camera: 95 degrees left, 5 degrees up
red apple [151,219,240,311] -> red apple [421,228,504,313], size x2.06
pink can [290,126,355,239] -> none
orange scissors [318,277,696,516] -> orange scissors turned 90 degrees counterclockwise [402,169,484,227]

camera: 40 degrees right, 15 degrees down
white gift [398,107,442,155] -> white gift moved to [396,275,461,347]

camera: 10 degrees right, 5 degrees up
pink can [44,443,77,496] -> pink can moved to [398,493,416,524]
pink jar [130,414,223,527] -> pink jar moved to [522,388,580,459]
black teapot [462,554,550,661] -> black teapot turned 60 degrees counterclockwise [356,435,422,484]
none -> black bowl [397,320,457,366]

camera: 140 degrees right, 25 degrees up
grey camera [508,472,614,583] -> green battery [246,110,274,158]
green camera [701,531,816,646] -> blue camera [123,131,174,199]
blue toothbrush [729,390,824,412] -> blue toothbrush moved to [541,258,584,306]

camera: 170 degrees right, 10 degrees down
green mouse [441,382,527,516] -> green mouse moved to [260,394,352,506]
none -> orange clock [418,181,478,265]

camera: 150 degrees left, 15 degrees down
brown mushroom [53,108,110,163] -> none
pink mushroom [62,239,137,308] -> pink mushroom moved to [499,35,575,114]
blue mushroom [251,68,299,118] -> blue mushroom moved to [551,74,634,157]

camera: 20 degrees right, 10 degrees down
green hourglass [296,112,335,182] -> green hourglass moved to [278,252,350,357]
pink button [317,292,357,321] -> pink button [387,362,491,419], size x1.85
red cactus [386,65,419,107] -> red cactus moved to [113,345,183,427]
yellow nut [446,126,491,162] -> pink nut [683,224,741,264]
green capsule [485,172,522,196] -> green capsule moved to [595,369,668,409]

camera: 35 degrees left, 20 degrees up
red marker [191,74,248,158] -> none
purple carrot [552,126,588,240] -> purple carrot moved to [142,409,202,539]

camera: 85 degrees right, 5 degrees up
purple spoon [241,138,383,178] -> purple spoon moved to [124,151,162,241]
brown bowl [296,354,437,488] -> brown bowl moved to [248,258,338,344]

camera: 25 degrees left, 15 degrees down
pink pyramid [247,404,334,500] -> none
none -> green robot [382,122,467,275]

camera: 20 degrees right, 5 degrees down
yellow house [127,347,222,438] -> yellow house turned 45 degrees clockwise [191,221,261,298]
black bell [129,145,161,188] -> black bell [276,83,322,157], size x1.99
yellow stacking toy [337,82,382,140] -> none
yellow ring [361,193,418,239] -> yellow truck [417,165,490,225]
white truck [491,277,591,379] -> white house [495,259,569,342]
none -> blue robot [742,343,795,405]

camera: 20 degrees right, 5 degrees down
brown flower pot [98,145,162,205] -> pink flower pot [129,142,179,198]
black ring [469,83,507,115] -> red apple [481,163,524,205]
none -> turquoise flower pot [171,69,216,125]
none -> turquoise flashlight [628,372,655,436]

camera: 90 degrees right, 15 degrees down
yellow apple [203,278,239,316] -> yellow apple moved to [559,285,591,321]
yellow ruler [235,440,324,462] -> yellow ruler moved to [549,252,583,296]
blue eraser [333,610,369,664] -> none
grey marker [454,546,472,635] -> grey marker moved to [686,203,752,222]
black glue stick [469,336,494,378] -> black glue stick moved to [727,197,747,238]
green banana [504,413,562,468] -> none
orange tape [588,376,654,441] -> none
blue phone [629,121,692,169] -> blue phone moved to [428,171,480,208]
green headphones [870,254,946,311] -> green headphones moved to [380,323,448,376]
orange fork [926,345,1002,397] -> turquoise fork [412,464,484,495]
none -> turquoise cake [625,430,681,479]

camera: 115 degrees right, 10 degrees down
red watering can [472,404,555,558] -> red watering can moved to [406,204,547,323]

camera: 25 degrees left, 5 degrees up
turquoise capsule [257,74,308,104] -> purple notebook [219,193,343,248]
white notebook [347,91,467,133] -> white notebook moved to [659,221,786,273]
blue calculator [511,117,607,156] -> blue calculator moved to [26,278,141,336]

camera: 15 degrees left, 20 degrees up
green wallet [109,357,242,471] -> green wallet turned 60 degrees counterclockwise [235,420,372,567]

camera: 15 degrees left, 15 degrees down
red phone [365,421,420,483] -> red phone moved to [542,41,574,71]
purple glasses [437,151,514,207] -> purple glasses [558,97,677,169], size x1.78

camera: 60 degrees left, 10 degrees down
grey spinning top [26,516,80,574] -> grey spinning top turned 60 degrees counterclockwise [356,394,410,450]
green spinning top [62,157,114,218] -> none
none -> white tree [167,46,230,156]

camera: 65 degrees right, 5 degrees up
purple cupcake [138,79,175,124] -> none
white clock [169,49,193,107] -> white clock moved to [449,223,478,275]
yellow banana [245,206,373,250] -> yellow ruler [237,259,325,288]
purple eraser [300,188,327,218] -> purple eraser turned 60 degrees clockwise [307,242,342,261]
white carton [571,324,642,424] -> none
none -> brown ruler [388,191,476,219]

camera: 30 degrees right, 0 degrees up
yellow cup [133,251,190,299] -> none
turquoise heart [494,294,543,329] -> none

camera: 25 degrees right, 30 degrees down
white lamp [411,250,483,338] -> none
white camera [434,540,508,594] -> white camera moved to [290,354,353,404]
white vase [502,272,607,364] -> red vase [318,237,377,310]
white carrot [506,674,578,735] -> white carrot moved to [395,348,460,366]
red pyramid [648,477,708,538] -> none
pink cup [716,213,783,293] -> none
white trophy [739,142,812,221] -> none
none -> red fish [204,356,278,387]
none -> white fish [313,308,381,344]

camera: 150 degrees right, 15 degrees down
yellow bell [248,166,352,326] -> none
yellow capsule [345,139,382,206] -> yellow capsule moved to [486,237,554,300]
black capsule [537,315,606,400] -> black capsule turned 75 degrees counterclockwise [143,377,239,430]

About this task = Quote exactly the first line of the data and every line after it through the one holding "camera: 170 degrees right, 10 degrees down".

Response area =
camera: 95 degrees left, 5 degrees up
red apple [151,219,240,311] -> red apple [421,228,504,313], size x2.06
pink can [290,126,355,239] -> none
orange scissors [318,277,696,516] -> orange scissors turned 90 degrees counterclockwise [402,169,484,227]

camera: 40 degrees right, 15 degrees down
white gift [398,107,442,155] -> white gift moved to [396,275,461,347]

camera: 10 degrees right, 5 degrees up
pink can [44,443,77,496] -> pink can moved to [398,493,416,524]
pink jar [130,414,223,527] -> pink jar moved to [522,388,580,459]
black teapot [462,554,550,661] -> black teapot turned 60 degrees counterclockwise [356,435,422,484]
none -> black bowl [397,320,457,366]

camera: 140 degrees right, 25 degrees up
grey camera [508,472,614,583] -> green battery [246,110,274,158]
green camera [701,531,816,646] -> blue camera [123,131,174,199]
blue toothbrush [729,390,824,412] -> blue toothbrush moved to [541,258,584,306]

camera: 170 degrees right, 10 degrees down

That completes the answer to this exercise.